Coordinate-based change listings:
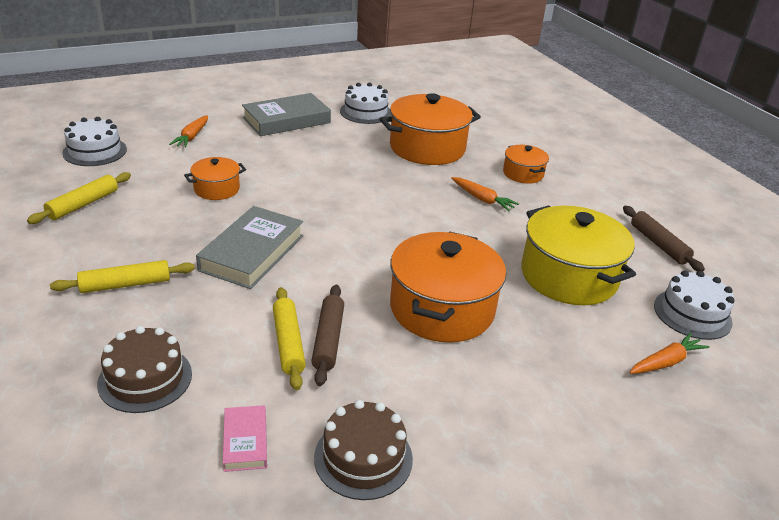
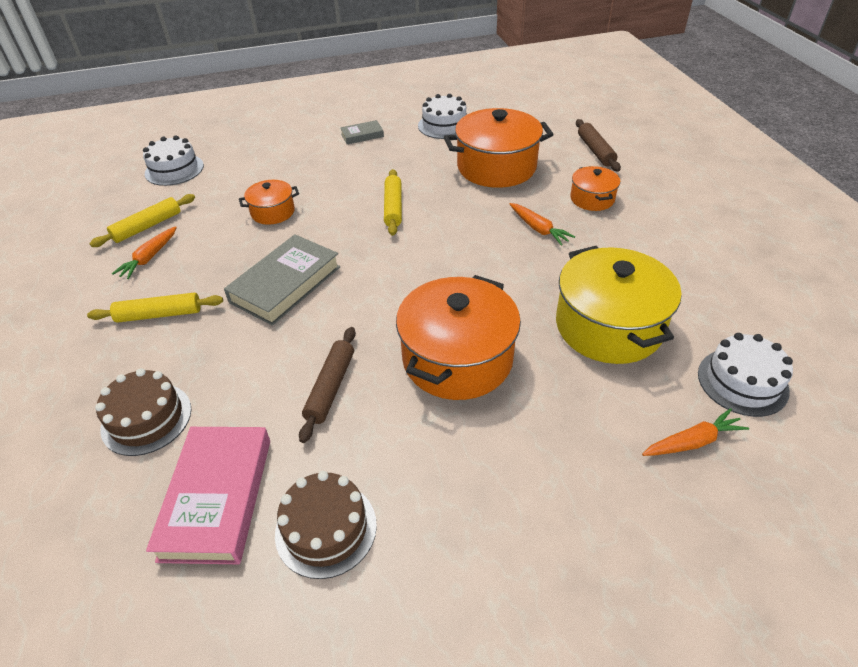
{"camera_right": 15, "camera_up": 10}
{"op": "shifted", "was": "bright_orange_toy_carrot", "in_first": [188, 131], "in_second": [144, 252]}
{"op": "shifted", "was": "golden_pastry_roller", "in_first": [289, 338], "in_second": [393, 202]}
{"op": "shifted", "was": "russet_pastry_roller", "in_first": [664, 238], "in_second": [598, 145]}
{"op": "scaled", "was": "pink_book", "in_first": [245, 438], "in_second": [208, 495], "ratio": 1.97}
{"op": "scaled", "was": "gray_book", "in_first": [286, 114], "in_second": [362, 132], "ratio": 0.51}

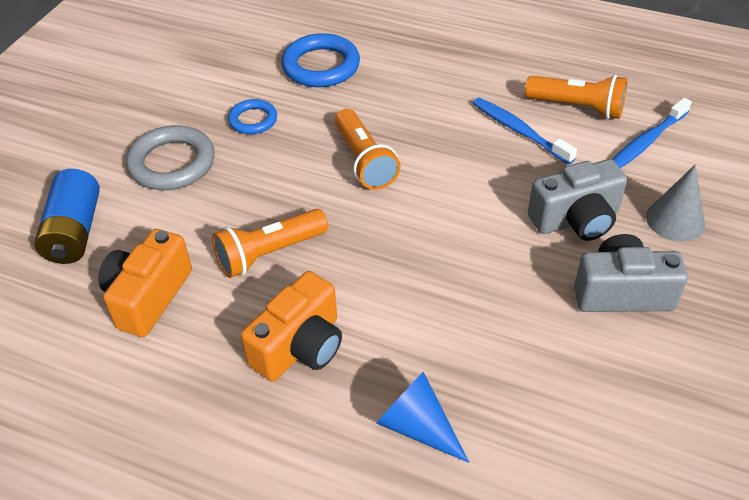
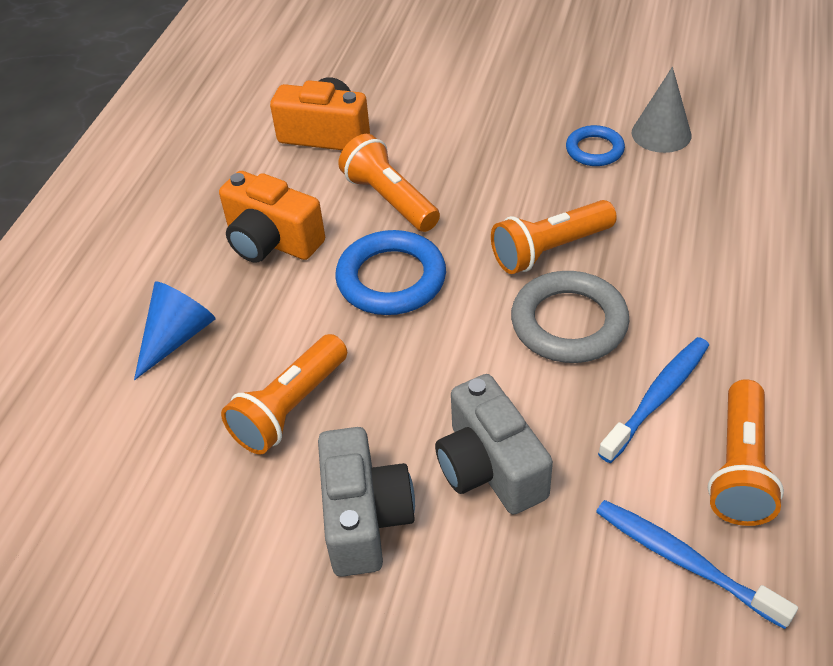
{"camera_right": 85, "camera_up": 0}
{"op": "gone", "was": "royal_blue_battery", "in_first": [67, 216]}
{"op": "new", "now": "bright_orange_flashlight", "in_second": [284, 394]}
{"op": "shifted", "was": "gray_ring", "in_first": [170, 157], "in_second": [570, 317]}
{"op": "shifted", "was": "royal_blue_ring", "in_first": [320, 60], "in_second": [390, 272]}
{"op": "shifted", "was": "gray_cone", "in_first": [675, 203], "in_second": [662, 110]}

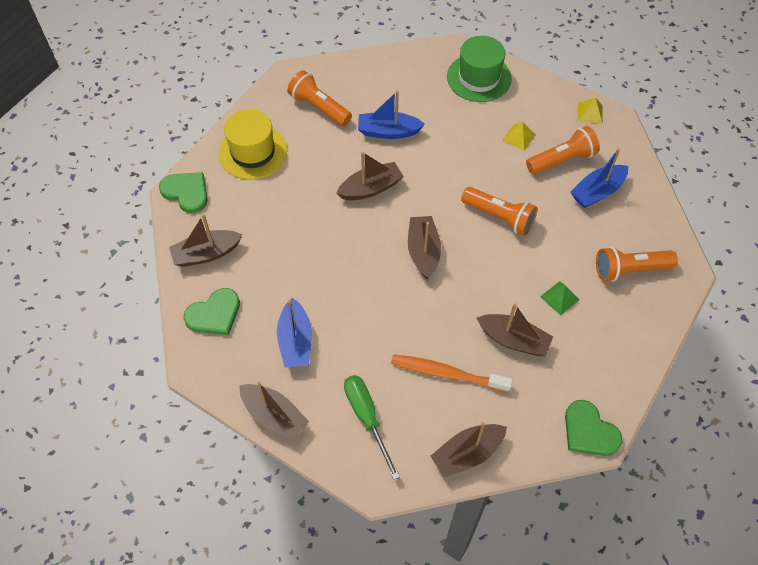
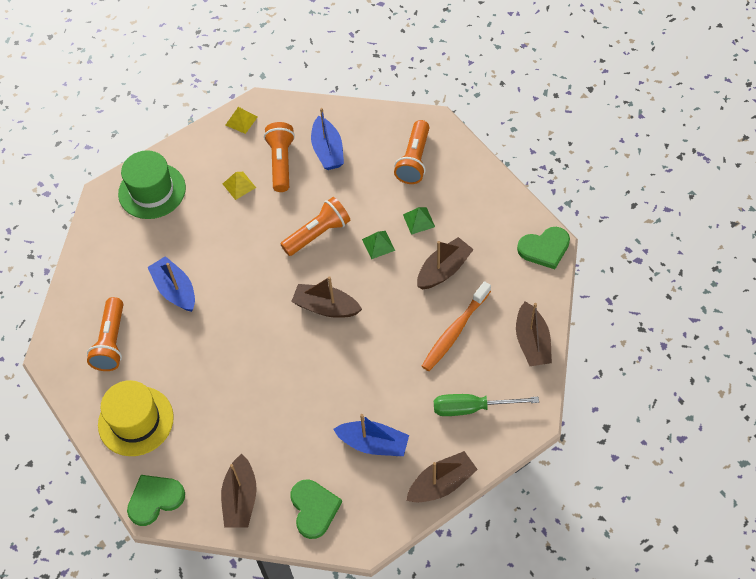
{"camera_right": -65, "camera_up": 0}
{"op": "gone", "was": "russet_toy_boat", "in_first": [370, 176]}
{"op": "new", "now": "leaf-green_solid_pyramid", "in_second": [378, 245]}
{"op": "rotated", "was": "bright_orange_flashlight", "in_first": [319, 98], "in_second": [105, 334], "clockwise": -60}
{"op": "rotated", "was": "royal_blue_toy_boat", "in_first": [391, 115], "in_second": [171, 284], "clockwise": 120}

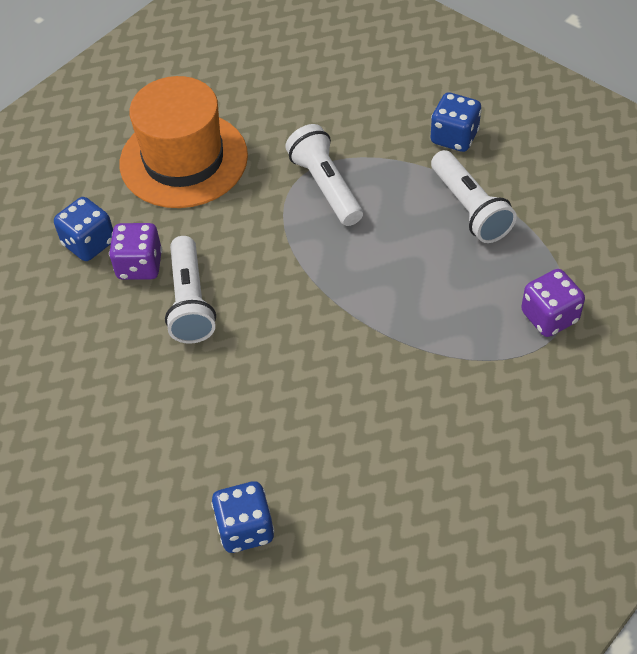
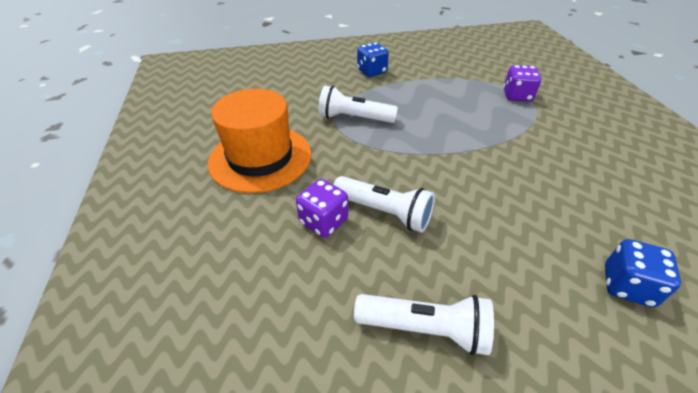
{"camera_right": -55, "camera_up": -10}
{"op": "gone", "was": "royal_blue_dice", "in_first": [83, 229]}
{"op": "shifted", "was": "snow-white_flashlight", "in_first": [474, 196], "in_second": [424, 324]}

> **WHAT IS EXPECTED**
Please repeat the records above exactly, leaving every picture out.

> **EXERCISE ANSWER**
{"camera_right": 15, "camera_up": 10}
{"op": "shifted", "was": "bright_orange_toy_carrot", "in_first": [188, 131], "in_second": [144, 252]}
{"op": "shifted", "was": "golden_pastry_roller", "in_first": [289, 338], "in_second": [393, 202]}
{"op": "shifted", "was": "russet_pastry_roller", "in_first": [664, 238], "in_second": [598, 145]}
{"op": "scaled", "was": "pink_book", "in_first": [245, 438], "in_second": [208, 495], "ratio": 1.97}
{"op": "scaled", "was": "gray_book", "in_first": [286, 114], "in_second": [362, 132], "ratio": 0.51}

{"camera_right": 85, "camera_up": 0}
{"op": "gone", "was": "royal_blue_battery", "in_first": [67, 216]}
{"op": "new", "now": "bright_orange_flashlight", "in_second": [284, 394]}
{"op": "shifted", "was": "gray_ring", "in_first": [170, 157], "in_second": [570, 317]}
{"op": "shifted", "was": "royal_blue_ring", "in_first": [320, 60], "in_second": [390, 272]}
{"op": "shifted", "was": "gray_cone", "in_first": [675, 203], "in_second": [662, 110]}

{"camera_right": -65, "camera_up": 0}
{"op": "gone", "was": "russet_toy_boat", "in_first": [370, 176]}
{"op": "new", "now": "leaf-green_solid_pyramid", "in_second": [378, 245]}
{"op": "rotated", "was": "bright_orange_flashlight", "in_first": [319, 98], "in_second": [105, 334], "clockwise": -60}
{"op": "rotated", "was": "royal_blue_toy_boat", "in_first": [391, 115], "in_second": [171, 284], "clockwise": 120}

{"camera_right": -55, "camera_up": -10}
{"op": "gone", "was": "royal_blue_dice", "in_first": [83, 229]}
{"op": "shifted", "was": "snow-white_flashlight", "in_first": [474, 196], "in_second": [424, 324]}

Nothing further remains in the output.